===== Data records
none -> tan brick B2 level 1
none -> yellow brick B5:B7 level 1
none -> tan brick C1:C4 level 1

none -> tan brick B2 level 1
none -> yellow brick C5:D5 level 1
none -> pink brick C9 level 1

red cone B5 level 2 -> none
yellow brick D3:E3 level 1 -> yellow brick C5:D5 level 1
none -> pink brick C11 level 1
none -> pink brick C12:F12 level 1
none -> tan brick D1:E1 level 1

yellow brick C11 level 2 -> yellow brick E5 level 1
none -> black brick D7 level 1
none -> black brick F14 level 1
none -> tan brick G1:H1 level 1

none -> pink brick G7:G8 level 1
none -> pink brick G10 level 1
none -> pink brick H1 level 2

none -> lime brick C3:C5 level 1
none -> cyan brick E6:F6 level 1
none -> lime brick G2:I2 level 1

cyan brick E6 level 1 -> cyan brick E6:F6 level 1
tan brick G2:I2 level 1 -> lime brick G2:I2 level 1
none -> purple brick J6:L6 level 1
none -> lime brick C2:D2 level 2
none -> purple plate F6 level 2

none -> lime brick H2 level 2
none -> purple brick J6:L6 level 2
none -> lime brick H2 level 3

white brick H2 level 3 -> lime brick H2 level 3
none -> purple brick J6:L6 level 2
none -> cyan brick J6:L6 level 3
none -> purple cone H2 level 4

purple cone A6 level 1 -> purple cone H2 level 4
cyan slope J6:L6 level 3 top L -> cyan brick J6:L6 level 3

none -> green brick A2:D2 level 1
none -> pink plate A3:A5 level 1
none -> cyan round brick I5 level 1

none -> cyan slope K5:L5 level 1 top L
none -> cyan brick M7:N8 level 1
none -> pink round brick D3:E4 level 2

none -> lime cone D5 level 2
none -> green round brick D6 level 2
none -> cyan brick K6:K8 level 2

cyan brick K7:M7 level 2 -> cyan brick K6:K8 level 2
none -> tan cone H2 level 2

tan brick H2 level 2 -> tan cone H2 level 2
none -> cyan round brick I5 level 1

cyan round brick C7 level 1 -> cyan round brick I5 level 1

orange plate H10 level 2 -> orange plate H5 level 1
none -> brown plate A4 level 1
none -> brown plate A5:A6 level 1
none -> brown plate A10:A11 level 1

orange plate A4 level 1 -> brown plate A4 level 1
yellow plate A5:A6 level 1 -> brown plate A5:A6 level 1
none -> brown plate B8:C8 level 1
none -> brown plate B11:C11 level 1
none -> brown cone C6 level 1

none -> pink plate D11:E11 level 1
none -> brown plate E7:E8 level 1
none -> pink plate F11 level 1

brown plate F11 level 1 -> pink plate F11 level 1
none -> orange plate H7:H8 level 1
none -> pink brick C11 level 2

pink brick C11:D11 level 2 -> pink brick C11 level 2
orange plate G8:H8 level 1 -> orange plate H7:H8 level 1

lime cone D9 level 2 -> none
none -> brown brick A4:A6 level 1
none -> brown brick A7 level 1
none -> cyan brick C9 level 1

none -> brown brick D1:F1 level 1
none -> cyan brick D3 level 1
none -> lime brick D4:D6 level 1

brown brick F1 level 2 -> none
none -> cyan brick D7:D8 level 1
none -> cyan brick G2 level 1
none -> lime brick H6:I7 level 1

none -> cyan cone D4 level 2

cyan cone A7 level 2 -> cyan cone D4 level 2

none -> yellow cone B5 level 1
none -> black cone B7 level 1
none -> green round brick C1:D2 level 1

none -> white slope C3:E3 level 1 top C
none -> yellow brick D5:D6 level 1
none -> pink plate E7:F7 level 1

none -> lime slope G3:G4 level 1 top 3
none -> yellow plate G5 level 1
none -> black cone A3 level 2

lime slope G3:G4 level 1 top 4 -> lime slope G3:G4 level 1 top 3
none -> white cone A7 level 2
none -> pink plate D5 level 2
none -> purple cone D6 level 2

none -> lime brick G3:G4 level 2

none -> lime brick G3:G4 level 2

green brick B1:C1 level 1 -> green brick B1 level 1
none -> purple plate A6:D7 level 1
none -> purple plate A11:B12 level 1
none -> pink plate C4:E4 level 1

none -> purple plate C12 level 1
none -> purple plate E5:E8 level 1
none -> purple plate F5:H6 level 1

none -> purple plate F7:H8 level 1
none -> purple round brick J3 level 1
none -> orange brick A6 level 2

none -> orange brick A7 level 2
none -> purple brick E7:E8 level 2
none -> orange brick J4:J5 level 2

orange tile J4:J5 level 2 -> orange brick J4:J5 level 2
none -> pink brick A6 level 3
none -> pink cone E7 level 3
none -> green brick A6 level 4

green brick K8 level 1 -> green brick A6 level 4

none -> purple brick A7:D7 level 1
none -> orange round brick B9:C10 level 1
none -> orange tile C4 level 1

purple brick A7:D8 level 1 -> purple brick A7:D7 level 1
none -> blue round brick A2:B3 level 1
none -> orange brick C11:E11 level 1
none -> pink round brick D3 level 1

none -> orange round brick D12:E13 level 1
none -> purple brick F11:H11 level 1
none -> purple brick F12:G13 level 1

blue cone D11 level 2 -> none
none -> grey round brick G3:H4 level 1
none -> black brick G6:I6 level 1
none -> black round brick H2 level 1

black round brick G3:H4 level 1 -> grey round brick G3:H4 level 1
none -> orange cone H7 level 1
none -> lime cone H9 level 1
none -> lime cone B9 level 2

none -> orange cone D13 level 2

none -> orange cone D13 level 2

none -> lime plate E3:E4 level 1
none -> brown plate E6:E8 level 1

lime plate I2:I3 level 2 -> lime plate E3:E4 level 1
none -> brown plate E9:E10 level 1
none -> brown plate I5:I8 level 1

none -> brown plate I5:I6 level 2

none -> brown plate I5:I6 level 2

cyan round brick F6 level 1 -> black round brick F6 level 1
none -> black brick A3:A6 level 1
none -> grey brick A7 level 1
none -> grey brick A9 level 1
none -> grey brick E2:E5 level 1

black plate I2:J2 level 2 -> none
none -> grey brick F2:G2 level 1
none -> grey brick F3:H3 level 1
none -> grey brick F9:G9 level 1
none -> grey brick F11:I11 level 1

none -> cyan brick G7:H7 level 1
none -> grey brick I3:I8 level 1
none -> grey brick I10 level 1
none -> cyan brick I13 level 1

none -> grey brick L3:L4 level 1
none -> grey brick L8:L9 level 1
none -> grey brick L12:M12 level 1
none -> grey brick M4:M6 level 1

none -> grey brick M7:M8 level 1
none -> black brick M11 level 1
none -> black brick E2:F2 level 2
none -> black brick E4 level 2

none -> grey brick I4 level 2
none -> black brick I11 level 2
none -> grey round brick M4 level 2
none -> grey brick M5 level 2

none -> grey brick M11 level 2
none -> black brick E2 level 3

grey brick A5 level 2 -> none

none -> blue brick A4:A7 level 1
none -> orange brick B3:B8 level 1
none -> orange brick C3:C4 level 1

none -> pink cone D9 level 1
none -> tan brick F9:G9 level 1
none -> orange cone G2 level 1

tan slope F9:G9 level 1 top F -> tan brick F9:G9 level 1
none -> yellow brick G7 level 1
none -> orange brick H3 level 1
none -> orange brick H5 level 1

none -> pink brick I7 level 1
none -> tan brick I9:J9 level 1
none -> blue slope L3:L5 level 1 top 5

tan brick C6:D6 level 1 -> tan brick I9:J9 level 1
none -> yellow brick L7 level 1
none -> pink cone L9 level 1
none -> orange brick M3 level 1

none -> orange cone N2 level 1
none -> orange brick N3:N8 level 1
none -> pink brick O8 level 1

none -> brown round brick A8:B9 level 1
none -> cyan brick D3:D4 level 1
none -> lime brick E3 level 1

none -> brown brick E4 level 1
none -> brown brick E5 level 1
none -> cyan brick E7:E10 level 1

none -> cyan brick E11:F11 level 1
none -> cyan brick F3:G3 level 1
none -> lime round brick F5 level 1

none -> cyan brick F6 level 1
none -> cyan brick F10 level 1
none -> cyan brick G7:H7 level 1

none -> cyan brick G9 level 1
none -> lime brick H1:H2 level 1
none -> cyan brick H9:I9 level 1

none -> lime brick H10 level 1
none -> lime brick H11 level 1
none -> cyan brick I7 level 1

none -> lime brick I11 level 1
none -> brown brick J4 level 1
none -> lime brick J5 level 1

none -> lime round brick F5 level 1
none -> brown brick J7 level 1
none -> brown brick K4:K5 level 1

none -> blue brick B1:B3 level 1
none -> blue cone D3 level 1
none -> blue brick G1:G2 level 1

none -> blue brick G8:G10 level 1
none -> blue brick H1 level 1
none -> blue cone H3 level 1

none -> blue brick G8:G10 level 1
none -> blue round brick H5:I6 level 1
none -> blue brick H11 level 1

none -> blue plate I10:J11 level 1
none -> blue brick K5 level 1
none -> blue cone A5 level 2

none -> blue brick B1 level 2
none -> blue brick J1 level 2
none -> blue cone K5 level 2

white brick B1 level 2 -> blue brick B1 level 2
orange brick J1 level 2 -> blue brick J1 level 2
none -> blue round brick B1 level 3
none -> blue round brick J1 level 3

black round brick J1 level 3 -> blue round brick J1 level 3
==========
Copy out precisely the lines from the line with "none -> brown brick E4 level 1" to the line with "none -> cyan brick F10 level 1" in the material above, including those two lines and omitting all the rest.

Result below |
none -> brown brick E4 level 1
none -> brown brick E5 level 1
none -> cyan brick E7:E10 level 1

none -> cyan brick E11:F11 level 1
none -> cyan brick F3:G3 level 1
none -> lime round brick F5 level 1

none -> cyan brick F6 level 1
none -> cyan brick F10 level 1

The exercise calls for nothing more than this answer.